→ Task directions
Below are some entries. Return exactly the lines from the one with "building: [225,325,294,375] -> none" through the final line, leaving out any pictures.

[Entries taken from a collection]
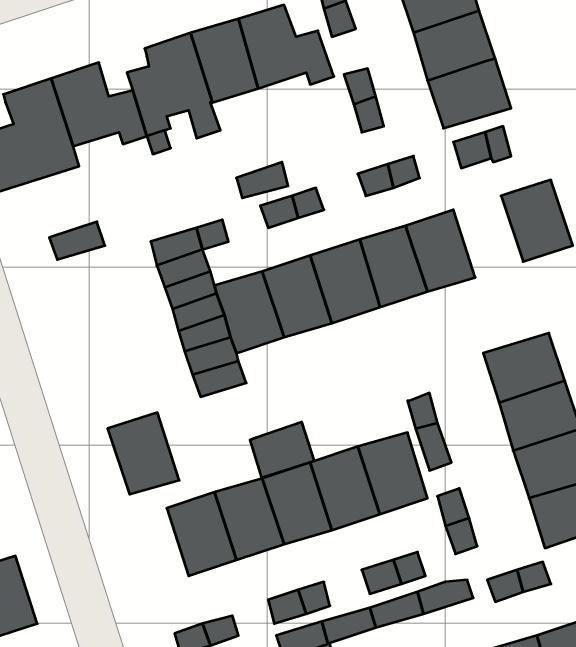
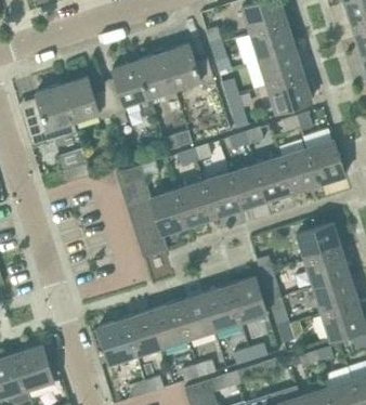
building: none -> [280,148,318,193]
building: [108,413,179,494] -> [97,318,136,363]
building: [250,422,314,478] -> none

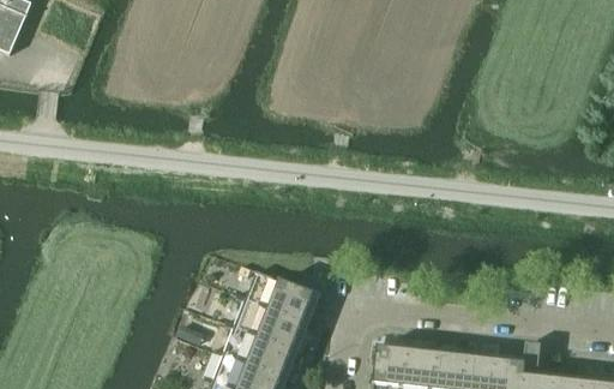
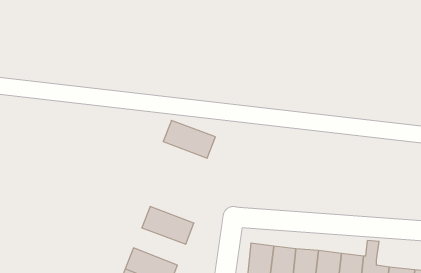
building: [247,270,315,319] -> [163,120,215,158]
building: [225,325,294,375] -> none

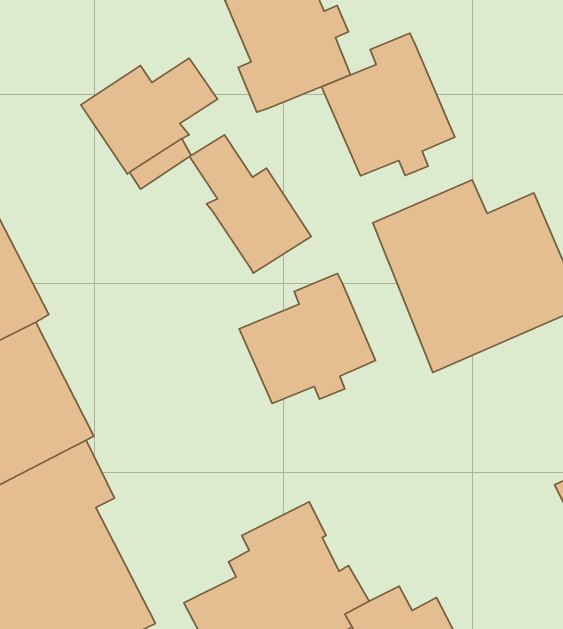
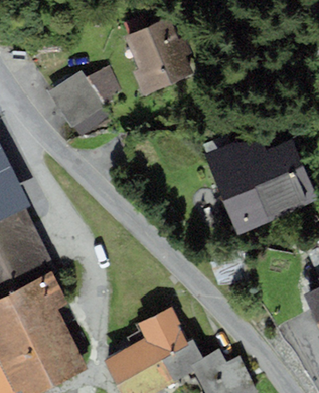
building: [322,33,455,176] -> none
building: [190,135,311,273] -> none
building: [239,273,376,403] -> none

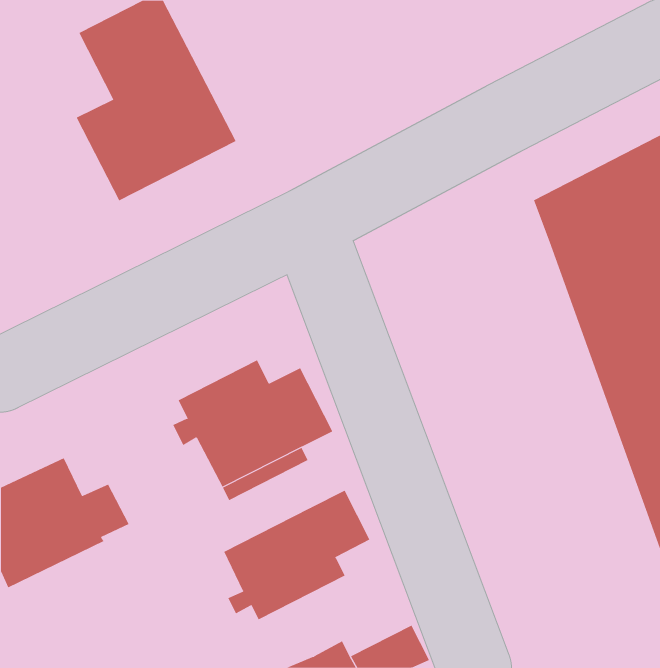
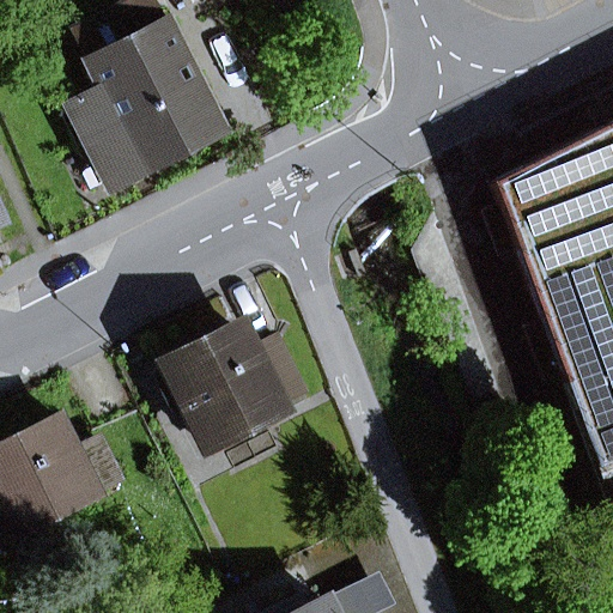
building: [224,490,370,620] -> none

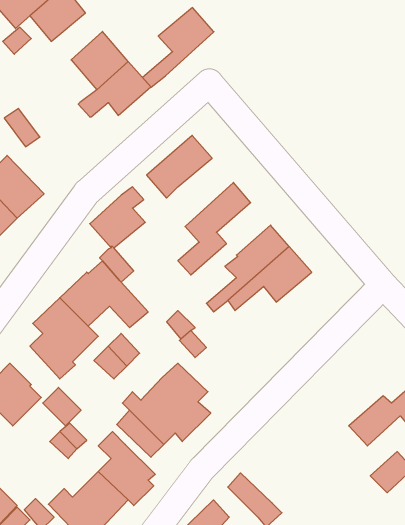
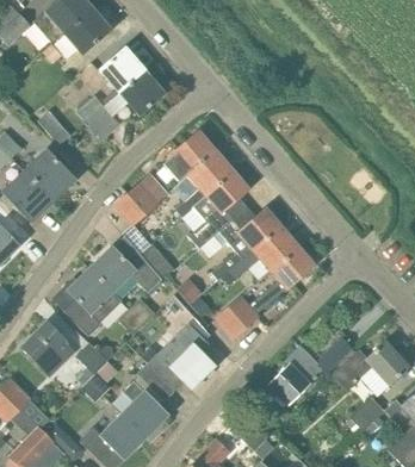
building: [143,8,214,87] -> [175,151,235,218]
building: none -> [78,94,123,141]
building: none -> [215,247,316,341]
building: none -> [270,336,353,405]

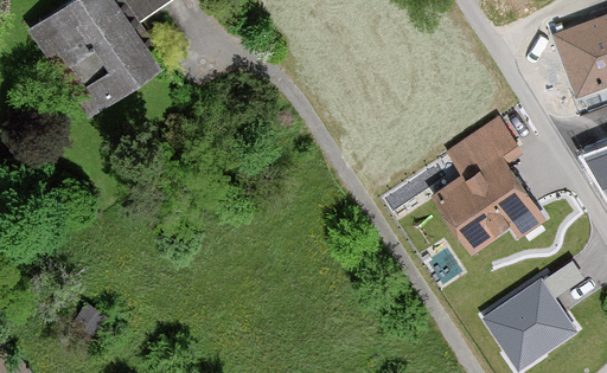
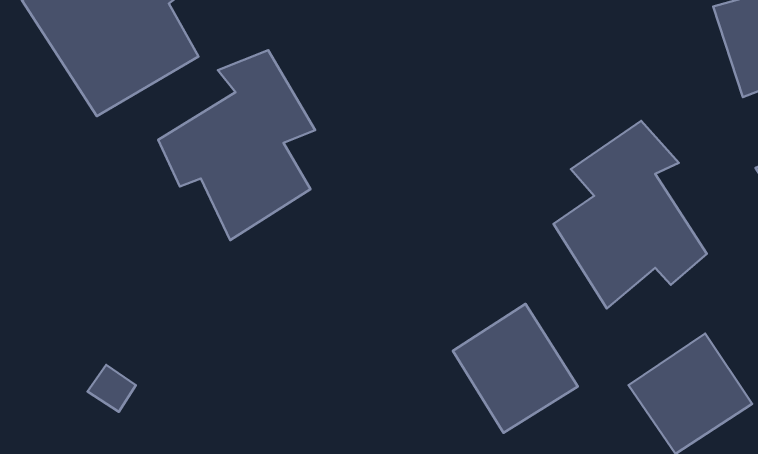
building: none -> [158,50,315,240]
building: none -> [453,304,578,433]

→ Task result
building: [225,325,294,375] -> none

building: [322,33,455,176] -> none
building: [190,135,311,273] -> none
building: [239,273,376,403] -> none

building: [224,490,370,620] -> none

building: [143,8,214,87] -> [175,151,235,218]
building: none -> [78,94,123,141]
building: none -> [215,247,316,341]
building: none -> [270,336,353,405]

building: none -> [158,50,315,240]
building: none -> [453,304,578,433]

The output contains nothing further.